■ **Data extracts**:
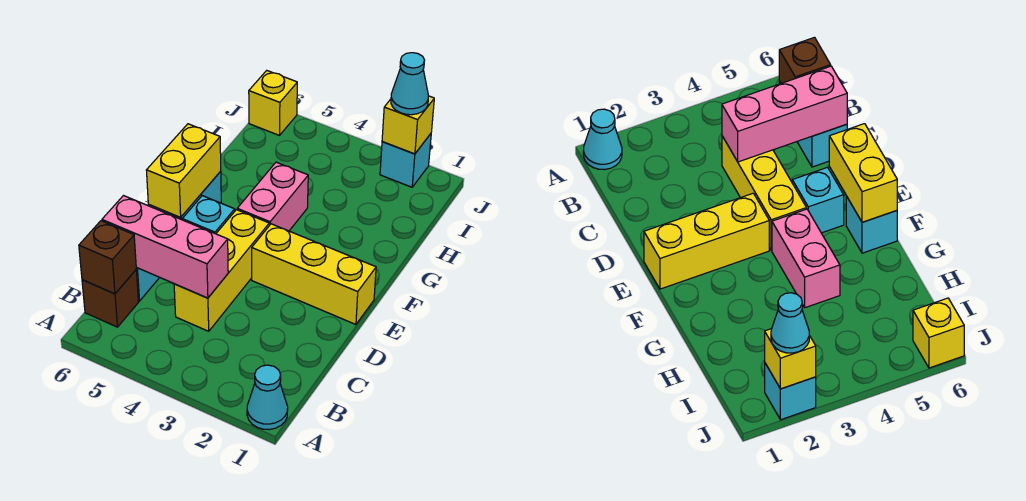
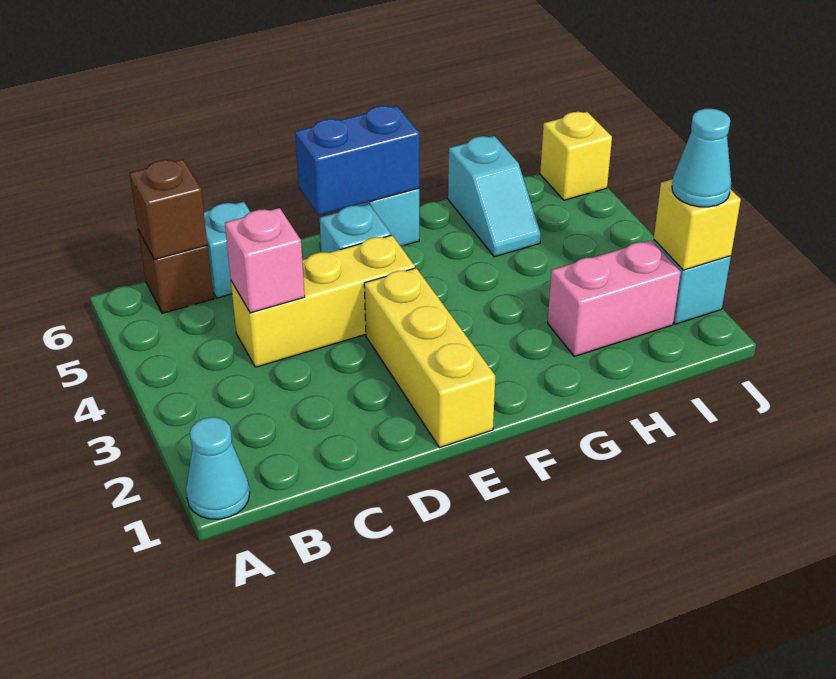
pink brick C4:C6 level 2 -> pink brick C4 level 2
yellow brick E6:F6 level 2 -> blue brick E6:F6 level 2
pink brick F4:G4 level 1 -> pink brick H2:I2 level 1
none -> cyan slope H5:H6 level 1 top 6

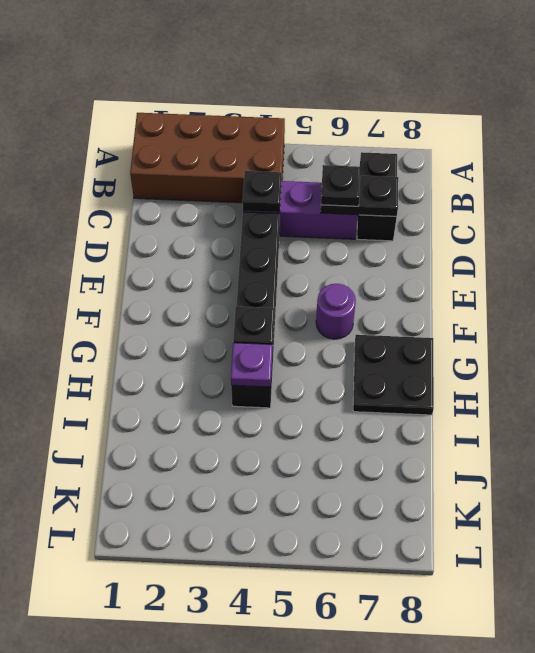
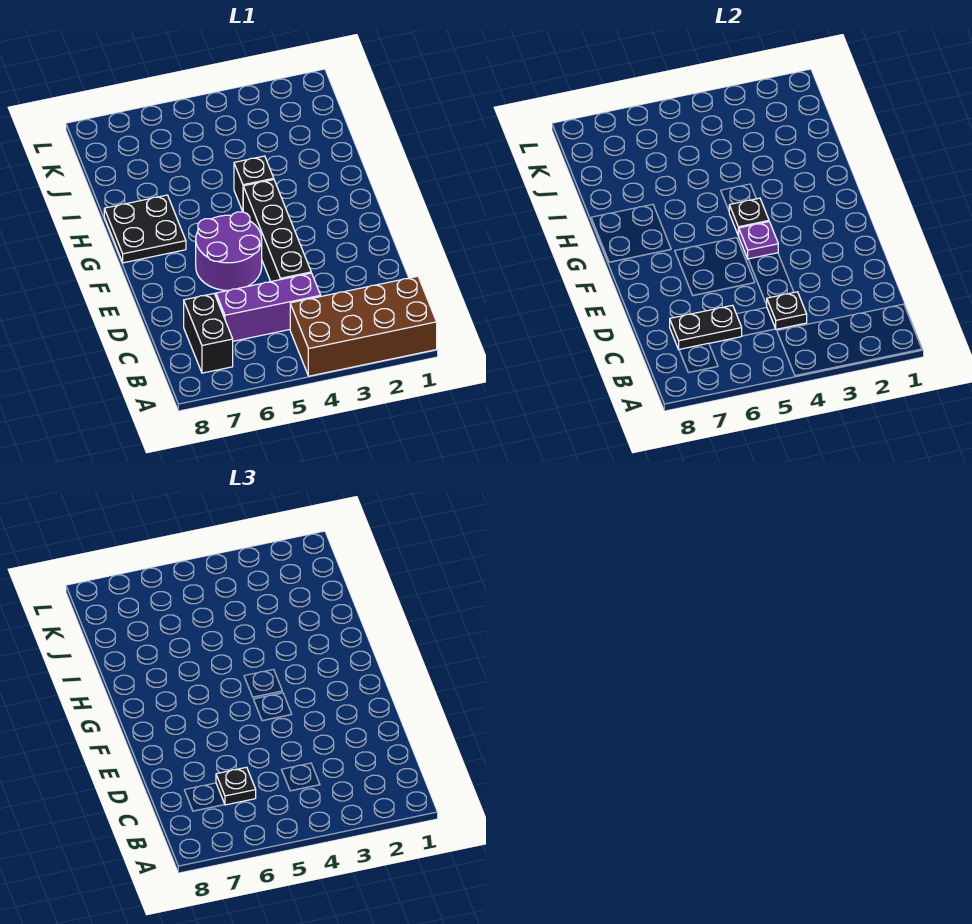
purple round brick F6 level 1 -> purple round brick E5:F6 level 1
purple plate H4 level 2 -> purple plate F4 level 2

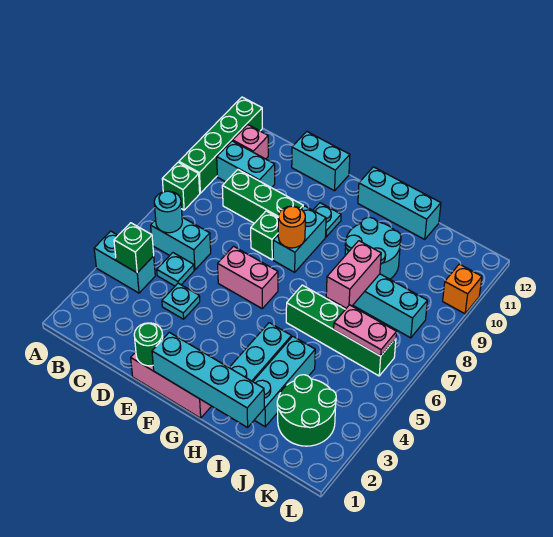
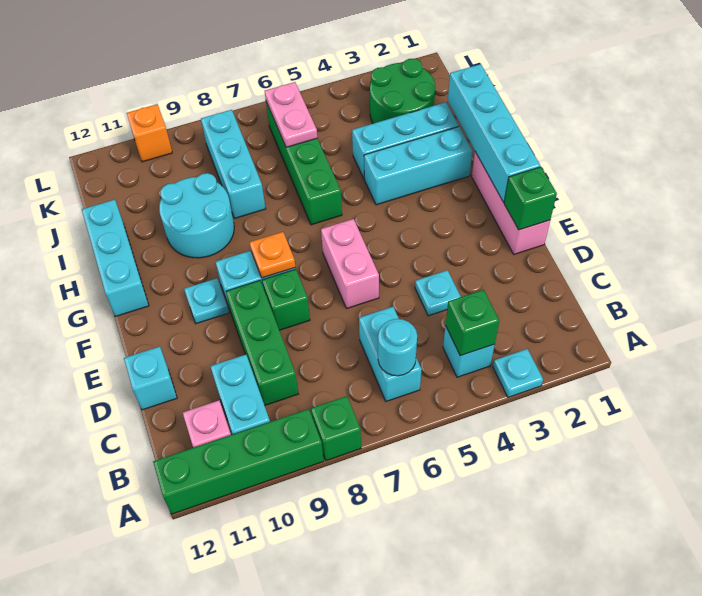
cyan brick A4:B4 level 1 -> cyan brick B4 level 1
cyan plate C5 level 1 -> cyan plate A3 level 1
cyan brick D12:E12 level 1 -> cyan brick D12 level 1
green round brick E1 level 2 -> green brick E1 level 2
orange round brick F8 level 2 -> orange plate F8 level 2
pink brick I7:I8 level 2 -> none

■ **Problem to solve**: In the entries above, every line from the line with "none -> cyan slope H5:H6 level 1 top 6" to the line with "cyan plate C5" is to be printed exactly, with both ends included and pictures excluded.

■ **Exercise output**:
none -> cyan slope H5:H6 level 1 top 6

purple round brick F6 level 1 -> purple round brick E5:F6 level 1
purple plate H4 level 2 -> purple plate F4 level 2

cyan brick A4:B4 level 1 -> cyan brick B4 level 1
cyan plate C5 level 1 -> cyan plate A3 level 1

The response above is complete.